- _Суть задания_
Выпишите из приведенного ниже материала все строки, где встречается слово «kern».

● ● ● ● ●

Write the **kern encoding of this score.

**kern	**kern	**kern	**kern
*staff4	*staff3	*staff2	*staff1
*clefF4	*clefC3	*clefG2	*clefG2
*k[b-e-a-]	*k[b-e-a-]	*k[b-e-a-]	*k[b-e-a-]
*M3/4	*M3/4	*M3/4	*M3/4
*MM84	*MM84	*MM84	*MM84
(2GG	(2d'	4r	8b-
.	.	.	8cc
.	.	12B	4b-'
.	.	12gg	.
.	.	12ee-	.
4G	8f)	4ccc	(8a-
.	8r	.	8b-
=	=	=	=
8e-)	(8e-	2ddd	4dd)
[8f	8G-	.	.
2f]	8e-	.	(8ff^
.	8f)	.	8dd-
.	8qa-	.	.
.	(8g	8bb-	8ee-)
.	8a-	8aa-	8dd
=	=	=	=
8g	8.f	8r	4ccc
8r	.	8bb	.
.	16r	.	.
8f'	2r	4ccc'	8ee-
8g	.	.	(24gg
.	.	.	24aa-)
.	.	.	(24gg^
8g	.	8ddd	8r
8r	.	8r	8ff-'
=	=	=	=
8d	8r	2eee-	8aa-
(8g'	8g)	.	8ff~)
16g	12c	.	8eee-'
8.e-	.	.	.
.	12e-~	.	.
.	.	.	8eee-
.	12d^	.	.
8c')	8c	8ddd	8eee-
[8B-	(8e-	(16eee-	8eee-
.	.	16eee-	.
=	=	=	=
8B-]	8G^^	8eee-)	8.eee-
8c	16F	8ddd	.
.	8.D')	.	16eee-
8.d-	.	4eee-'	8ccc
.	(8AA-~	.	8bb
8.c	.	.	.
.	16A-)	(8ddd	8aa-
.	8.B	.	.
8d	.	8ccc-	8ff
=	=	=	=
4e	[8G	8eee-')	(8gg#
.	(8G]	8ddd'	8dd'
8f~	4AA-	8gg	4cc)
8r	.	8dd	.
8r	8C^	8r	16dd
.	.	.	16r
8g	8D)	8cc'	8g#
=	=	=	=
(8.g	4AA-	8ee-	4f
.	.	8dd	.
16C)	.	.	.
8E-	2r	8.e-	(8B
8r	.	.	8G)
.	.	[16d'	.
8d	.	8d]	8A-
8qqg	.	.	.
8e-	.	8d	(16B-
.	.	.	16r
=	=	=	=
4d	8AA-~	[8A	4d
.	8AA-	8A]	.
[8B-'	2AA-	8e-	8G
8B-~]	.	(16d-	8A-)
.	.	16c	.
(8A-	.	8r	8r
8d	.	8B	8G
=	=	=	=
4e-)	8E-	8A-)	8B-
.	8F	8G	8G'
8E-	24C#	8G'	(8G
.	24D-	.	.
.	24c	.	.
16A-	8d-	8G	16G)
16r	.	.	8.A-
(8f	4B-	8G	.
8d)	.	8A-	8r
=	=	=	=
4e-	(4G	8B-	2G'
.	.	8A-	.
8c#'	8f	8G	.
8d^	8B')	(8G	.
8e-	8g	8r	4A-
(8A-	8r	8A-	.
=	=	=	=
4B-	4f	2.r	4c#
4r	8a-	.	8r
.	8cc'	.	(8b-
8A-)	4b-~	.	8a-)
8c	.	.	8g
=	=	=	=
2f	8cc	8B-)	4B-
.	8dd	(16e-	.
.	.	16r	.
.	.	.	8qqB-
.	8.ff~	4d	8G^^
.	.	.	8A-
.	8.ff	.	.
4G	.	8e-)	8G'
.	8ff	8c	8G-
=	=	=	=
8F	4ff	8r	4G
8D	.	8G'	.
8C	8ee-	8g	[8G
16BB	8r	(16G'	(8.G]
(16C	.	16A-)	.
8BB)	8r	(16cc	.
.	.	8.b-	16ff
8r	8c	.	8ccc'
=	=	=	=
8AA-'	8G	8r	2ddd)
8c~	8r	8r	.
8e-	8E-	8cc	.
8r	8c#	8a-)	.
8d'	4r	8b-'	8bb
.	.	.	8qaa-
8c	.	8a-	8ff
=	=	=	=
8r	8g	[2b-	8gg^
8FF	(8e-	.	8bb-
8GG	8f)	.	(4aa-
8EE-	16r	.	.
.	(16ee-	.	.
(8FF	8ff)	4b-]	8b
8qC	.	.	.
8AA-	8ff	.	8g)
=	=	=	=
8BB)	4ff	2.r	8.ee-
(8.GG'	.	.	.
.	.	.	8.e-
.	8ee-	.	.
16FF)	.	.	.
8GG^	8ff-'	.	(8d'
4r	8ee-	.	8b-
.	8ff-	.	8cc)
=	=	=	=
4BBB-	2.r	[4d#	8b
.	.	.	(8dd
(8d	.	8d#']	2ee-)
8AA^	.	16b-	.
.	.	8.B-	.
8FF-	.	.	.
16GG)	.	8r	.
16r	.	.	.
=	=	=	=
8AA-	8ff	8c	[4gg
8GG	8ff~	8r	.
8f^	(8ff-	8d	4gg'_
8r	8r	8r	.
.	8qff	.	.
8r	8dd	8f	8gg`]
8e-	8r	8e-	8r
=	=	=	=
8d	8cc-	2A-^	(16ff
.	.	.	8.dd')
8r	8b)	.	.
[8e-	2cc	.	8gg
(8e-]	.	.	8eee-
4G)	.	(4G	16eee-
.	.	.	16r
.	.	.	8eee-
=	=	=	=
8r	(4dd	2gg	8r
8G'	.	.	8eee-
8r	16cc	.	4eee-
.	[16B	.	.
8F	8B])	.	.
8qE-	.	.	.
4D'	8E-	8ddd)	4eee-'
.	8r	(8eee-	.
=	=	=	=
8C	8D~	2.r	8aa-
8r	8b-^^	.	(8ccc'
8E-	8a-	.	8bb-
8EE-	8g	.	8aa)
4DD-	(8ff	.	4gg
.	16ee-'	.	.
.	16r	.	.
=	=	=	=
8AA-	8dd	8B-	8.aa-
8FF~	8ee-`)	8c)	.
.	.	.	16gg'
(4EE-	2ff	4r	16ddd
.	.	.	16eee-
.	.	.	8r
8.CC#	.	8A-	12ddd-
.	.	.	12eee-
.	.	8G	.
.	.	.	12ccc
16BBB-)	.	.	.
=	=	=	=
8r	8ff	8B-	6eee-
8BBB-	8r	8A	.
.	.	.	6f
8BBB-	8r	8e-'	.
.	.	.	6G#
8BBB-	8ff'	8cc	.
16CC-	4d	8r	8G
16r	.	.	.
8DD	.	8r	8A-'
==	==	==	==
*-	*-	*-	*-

● ● ● ● ●

- _Правильный результат_
Write the **kern encoding of this score.
**kern	**kern	**kern	**kern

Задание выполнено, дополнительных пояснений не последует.